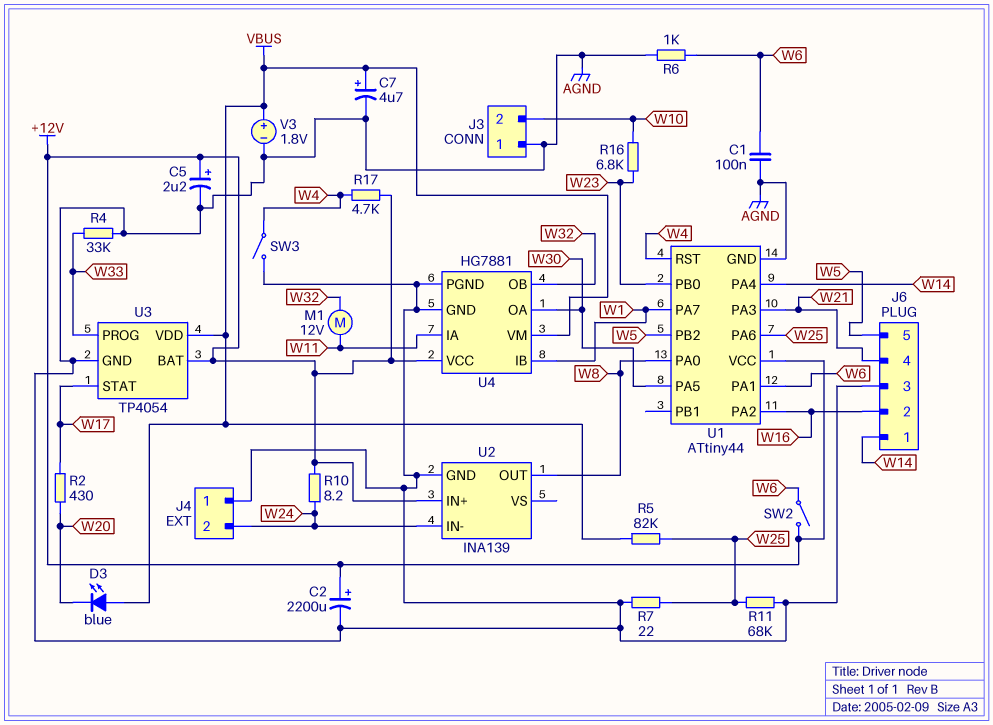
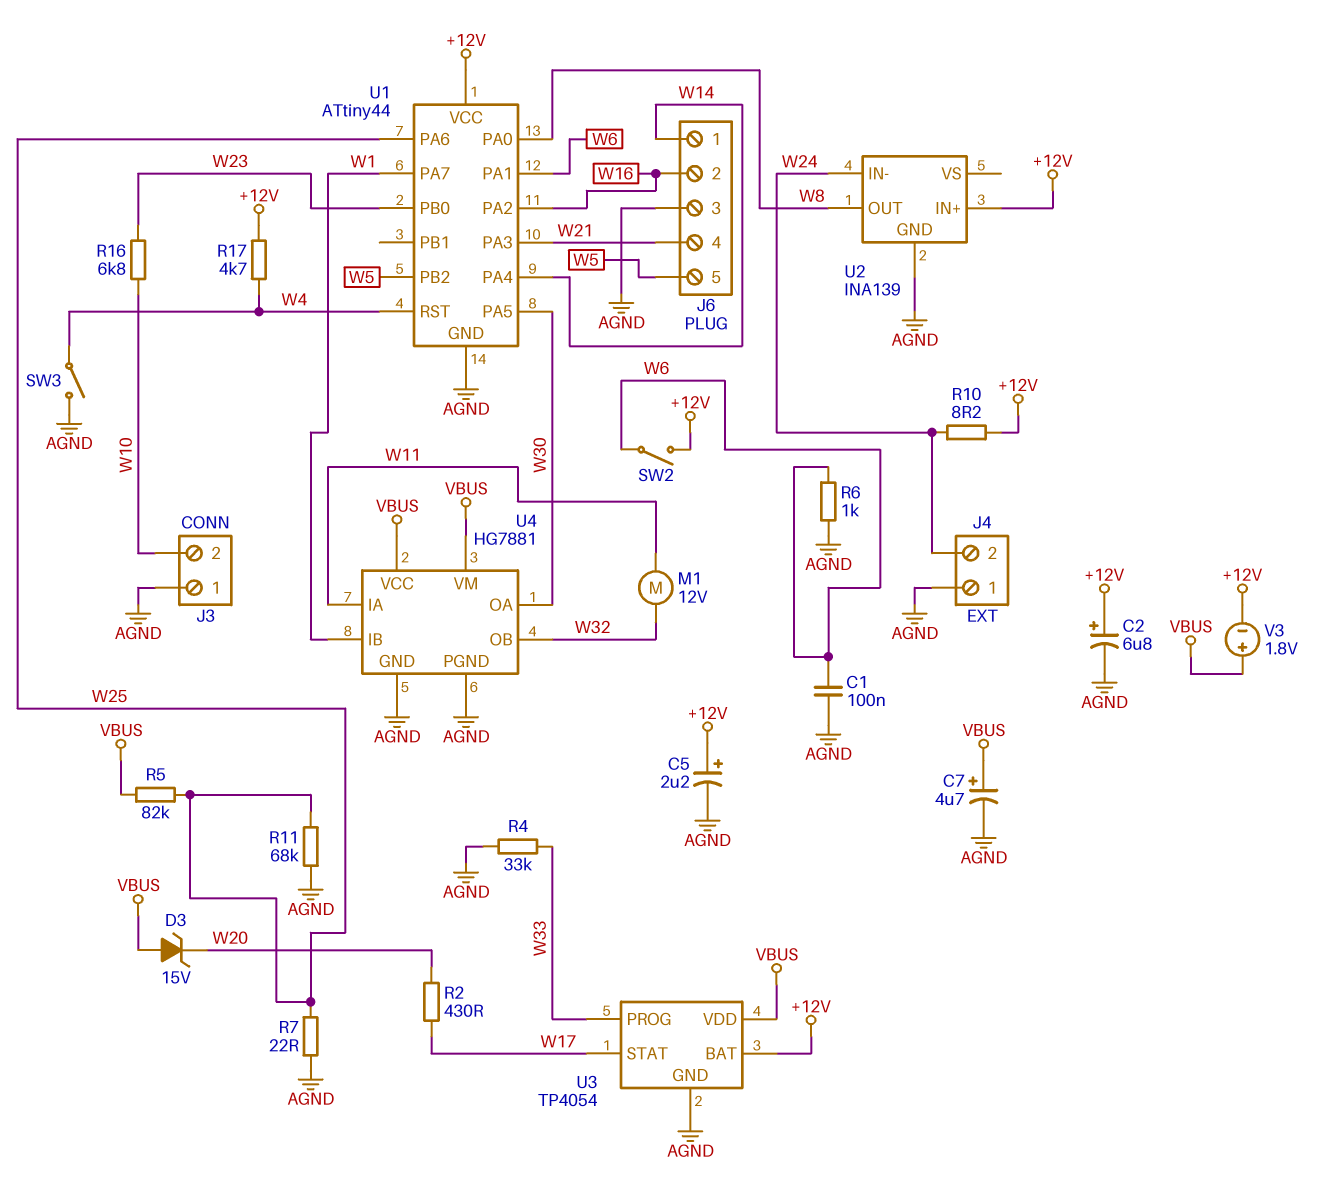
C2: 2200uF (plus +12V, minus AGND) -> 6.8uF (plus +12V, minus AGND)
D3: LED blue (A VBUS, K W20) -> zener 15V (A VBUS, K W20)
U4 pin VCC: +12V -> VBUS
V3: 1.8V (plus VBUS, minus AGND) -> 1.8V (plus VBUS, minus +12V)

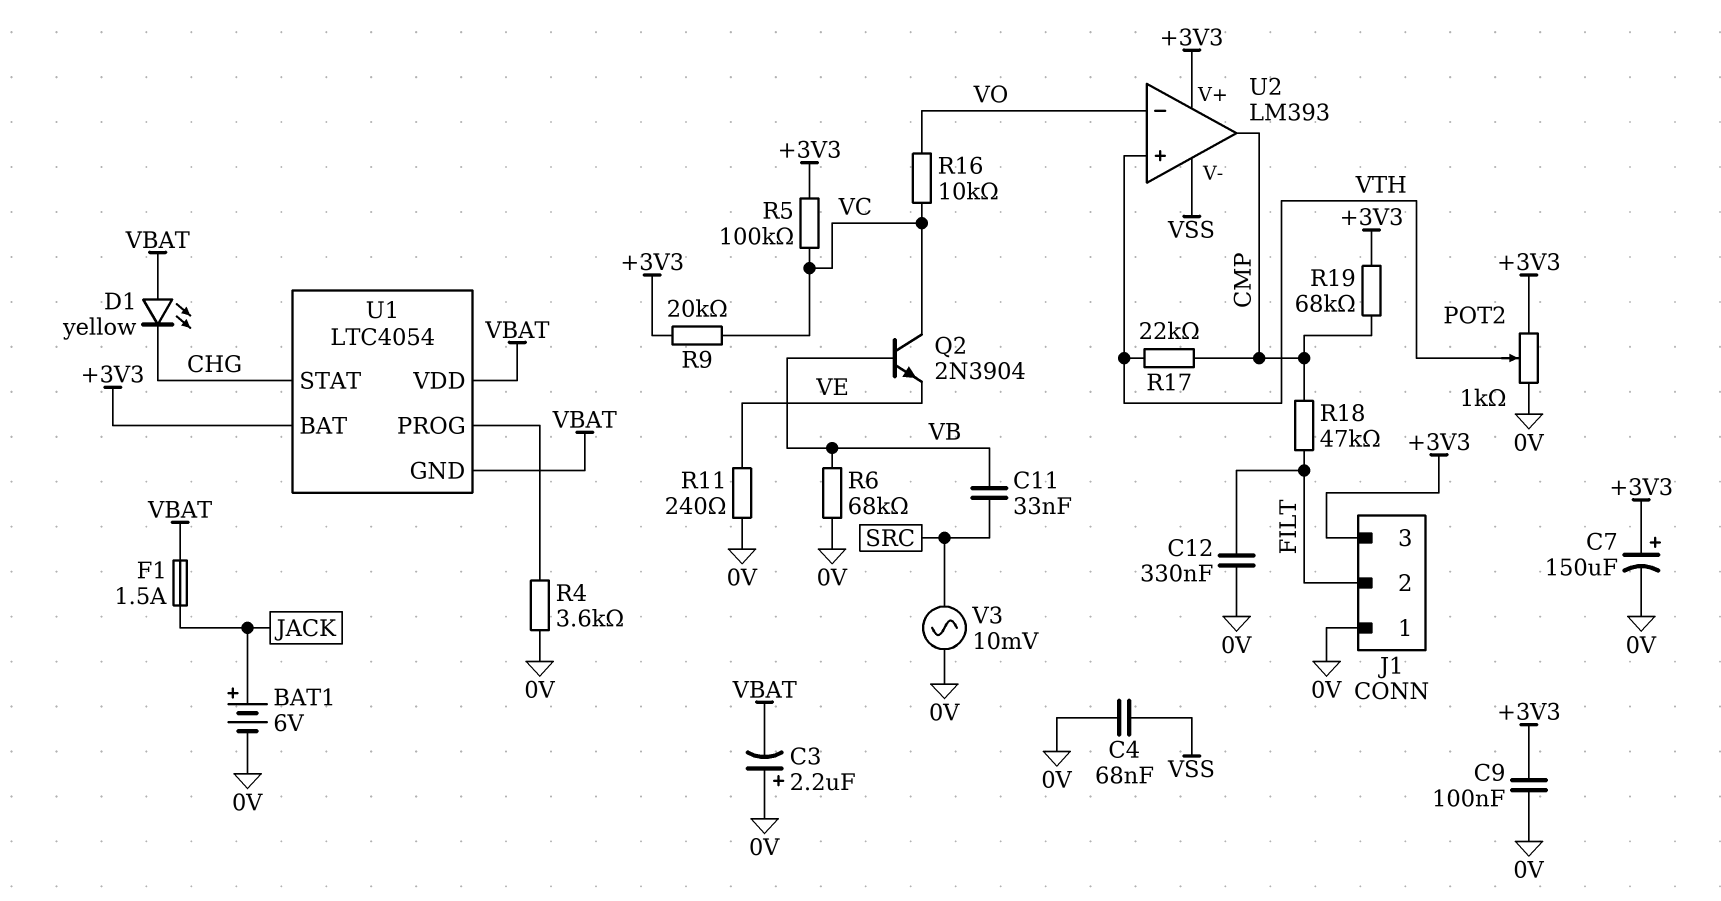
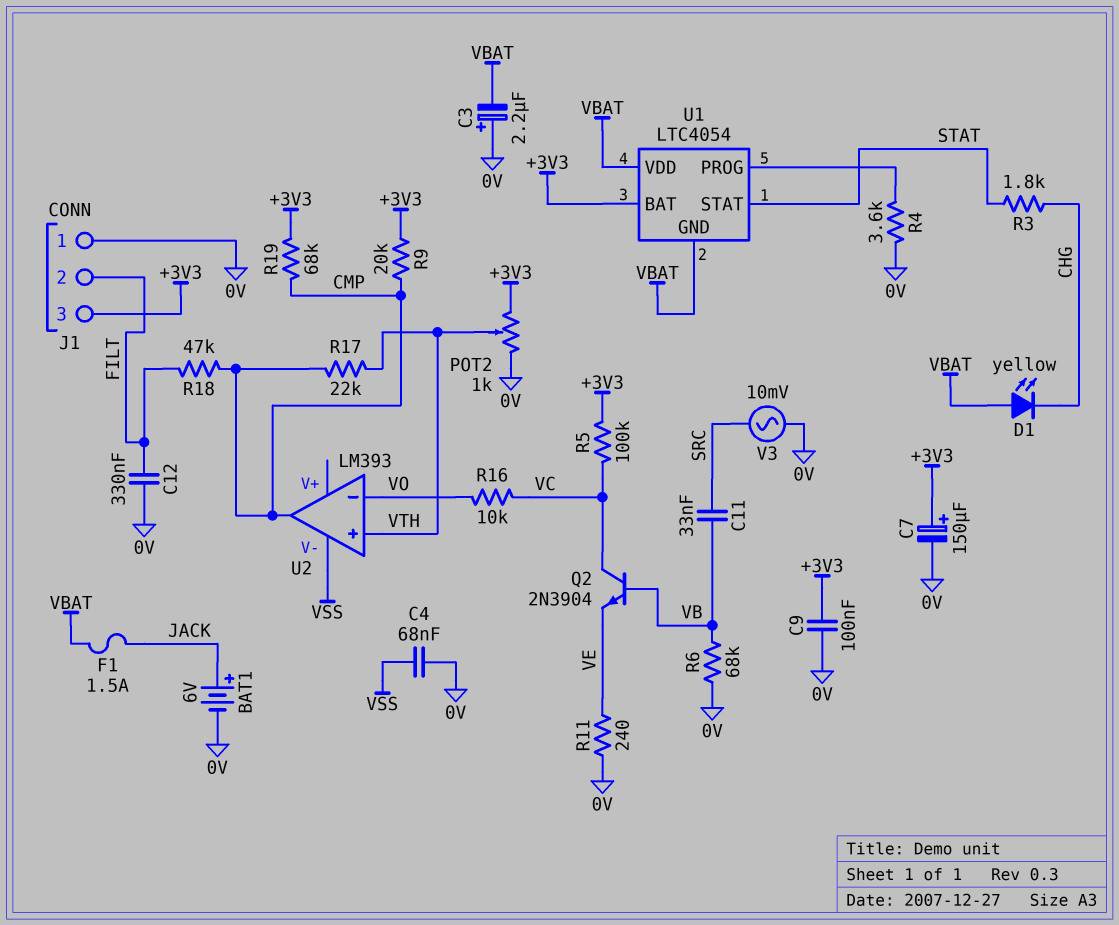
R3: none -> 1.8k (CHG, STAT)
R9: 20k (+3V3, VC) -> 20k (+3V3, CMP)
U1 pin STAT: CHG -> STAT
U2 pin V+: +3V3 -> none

......

Exercise directions: The required output is each record above, reproduced exactly, without its pictures.

Finished task:
C2: 2200uF (plus +12V, minus AGND) -> 6.8uF (plus +12V, minus AGND)
D3: LED blue (A VBUS, K W20) -> zener 15V (A VBUS, K W20)
U4 pin VCC: +12V -> VBUS
V3: 1.8V (plus VBUS, minus AGND) -> 1.8V (plus VBUS, minus +12V)

R3: none -> 1.8k (CHG, STAT)
R9: 20k (+3V3, VC) -> 20k (+3V3, CMP)
U1 pin STAT: CHG -> STAT
U2 pin V+: +3V3 -> none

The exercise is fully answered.